» **What is required**: Once every line in the data that follows has been checked for the word "plus", give only the number of lines that hold it.

» **Items from a data source**:
★ ★ ★ ★ ★ ★ ★

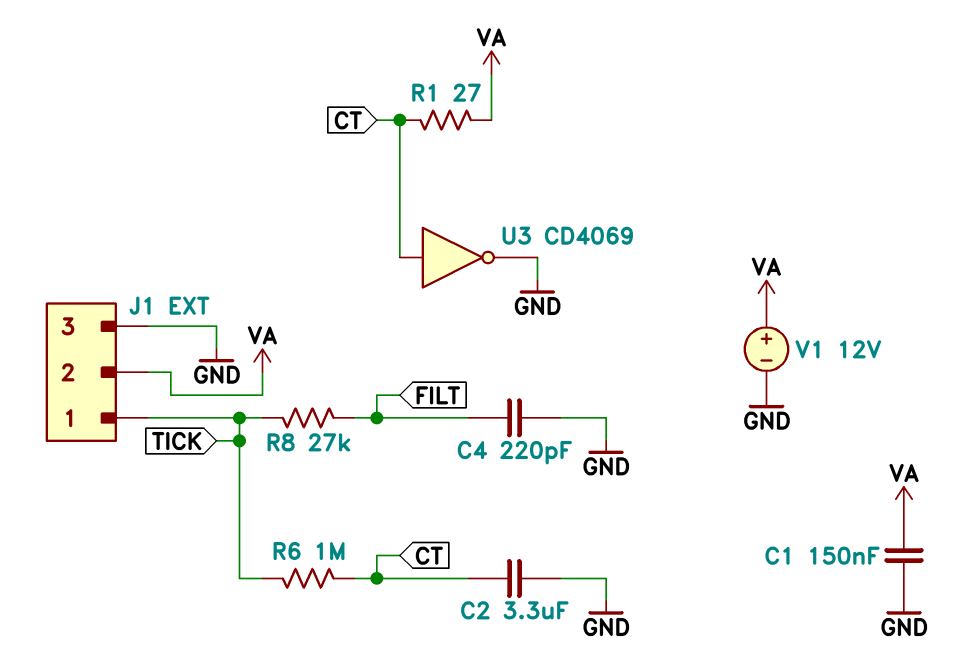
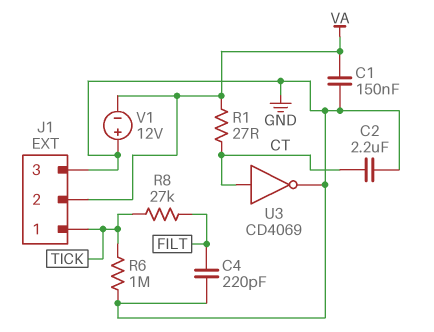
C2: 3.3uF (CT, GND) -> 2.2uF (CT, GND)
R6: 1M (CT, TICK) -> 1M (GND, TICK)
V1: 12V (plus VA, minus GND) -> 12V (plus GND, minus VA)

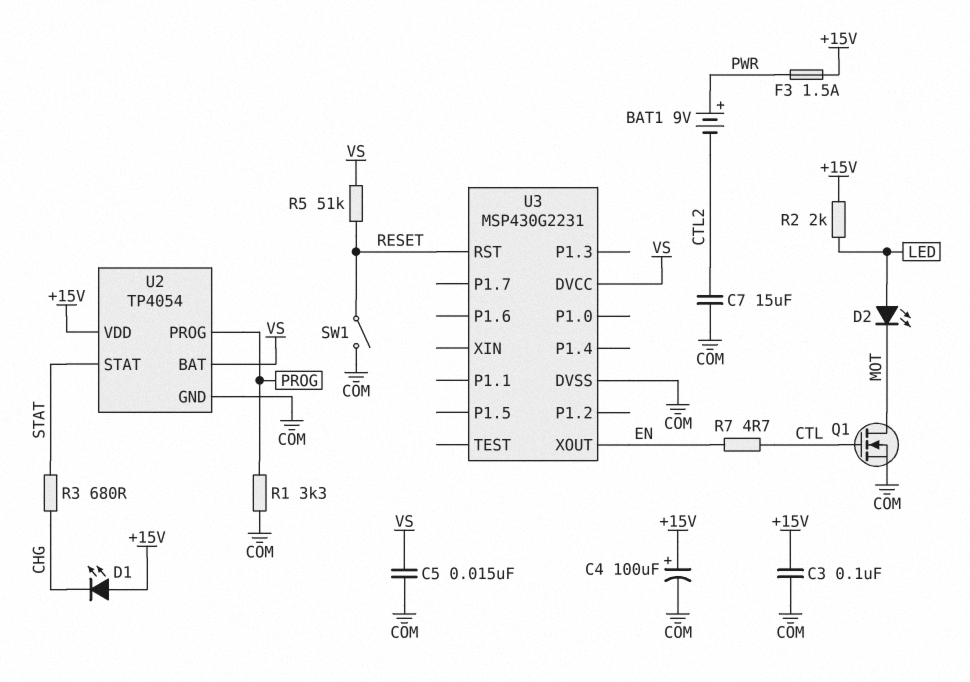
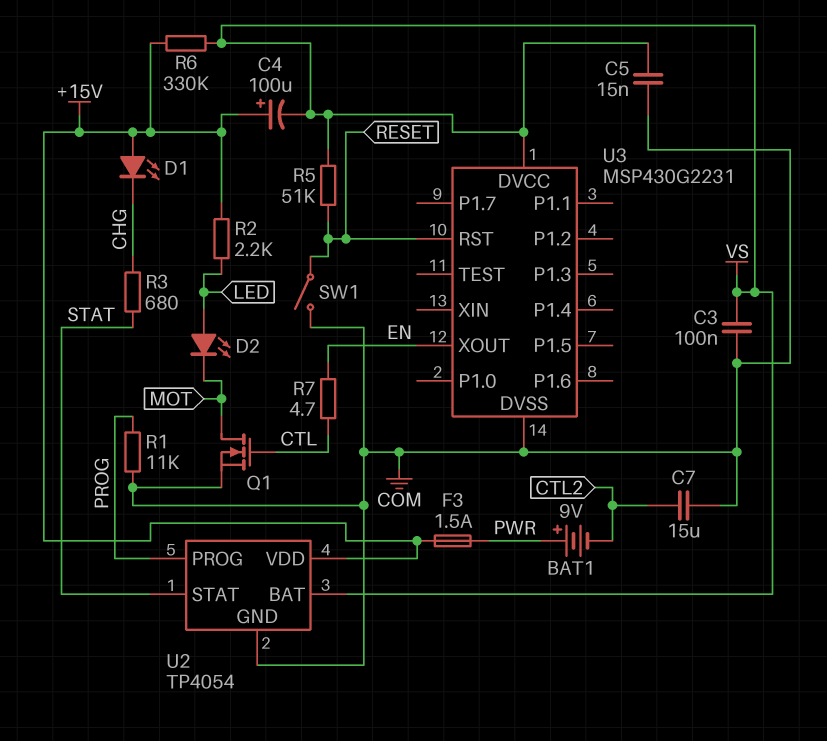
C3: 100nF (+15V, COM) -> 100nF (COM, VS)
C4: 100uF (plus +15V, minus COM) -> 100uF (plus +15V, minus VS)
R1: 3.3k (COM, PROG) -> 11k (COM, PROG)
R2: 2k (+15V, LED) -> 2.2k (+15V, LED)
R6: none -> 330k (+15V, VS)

★ ★ ★ ★ ★ ★ ★

» **Response to the exercise**: 2